▸ **WHAT YOU SHOULD DO**: Please retype the entries exactly as they stand, leaving out any pictures.

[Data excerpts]

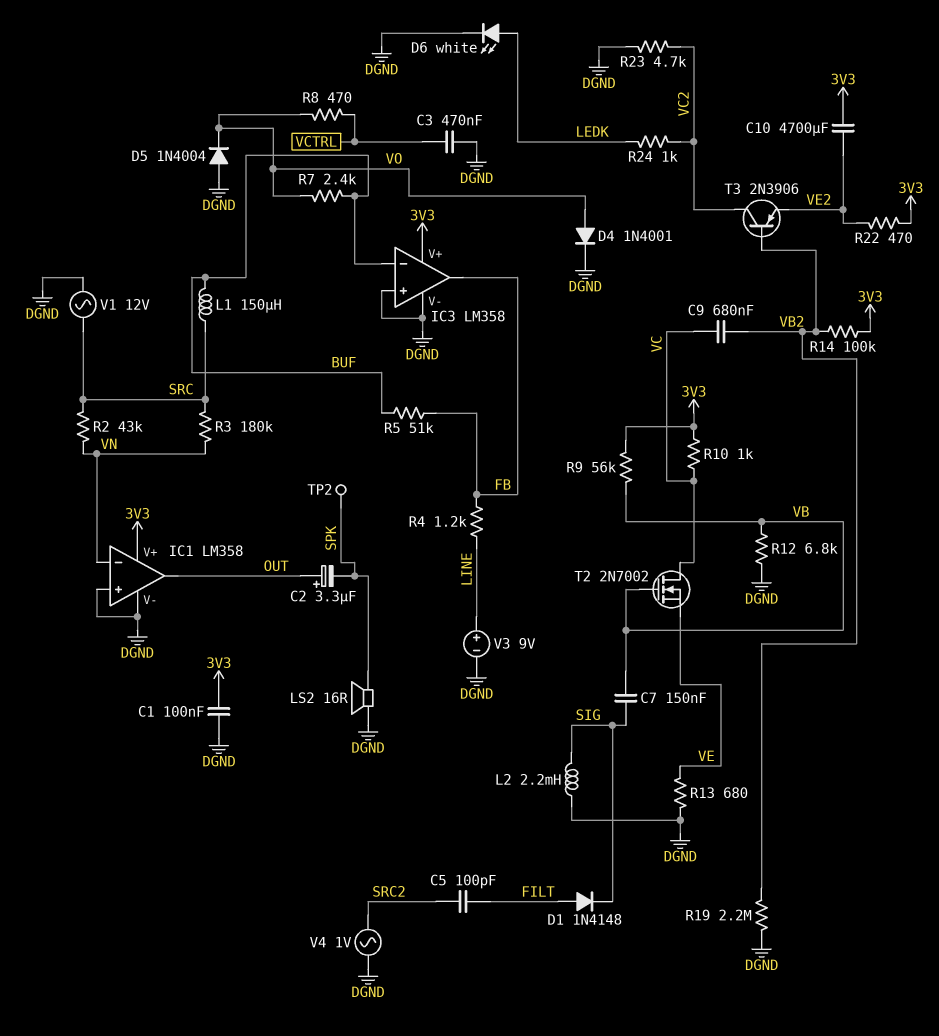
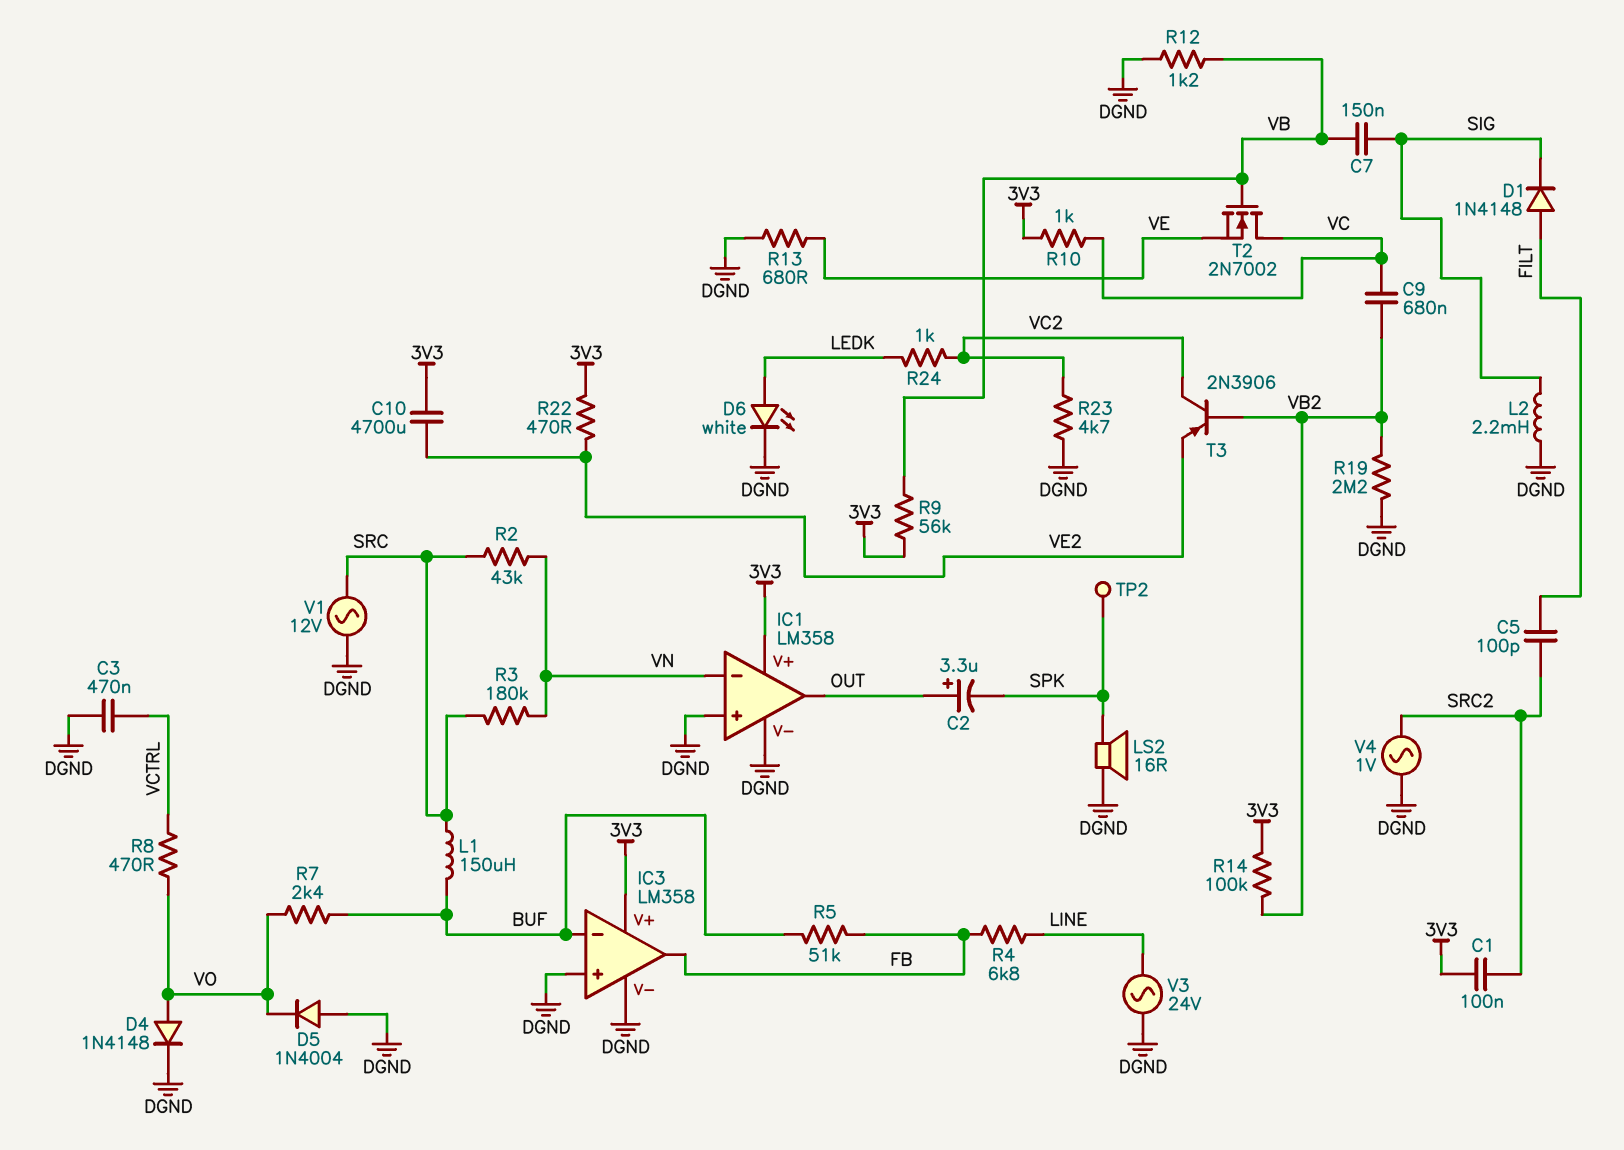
C1: 100nF (3V3, DGND) -> 100nF (3V3, SRC2)
D4: diode 1N4001 (A VO, K DGND) -> diode 1N4148 (A VO, K DGND)
R4: 1.2k (FB, LINE) -> 6.8k (FB, LINE)
R12: 6.8k (DGND, VB) -> 1.2k (DGND, VB)
V3: 9V (plus LINE, minus DGND) -> AC 24V (DGND, LINE)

▸ **OUTPUT FOR THIS TASK**:
C1: 100nF (3V3, DGND) -> 100nF (3V3, SRC2)
D4: diode 1N4001 (A VO, K DGND) -> diode 1N4148 (A VO, K DGND)
R4: 1.2k (FB, LINE) -> 6.8k (FB, LINE)
R12: 6.8k (DGND, VB) -> 1.2k (DGND, VB)
V3: 9V (plus LINE, minus DGND) -> AC 24V (DGND, LINE)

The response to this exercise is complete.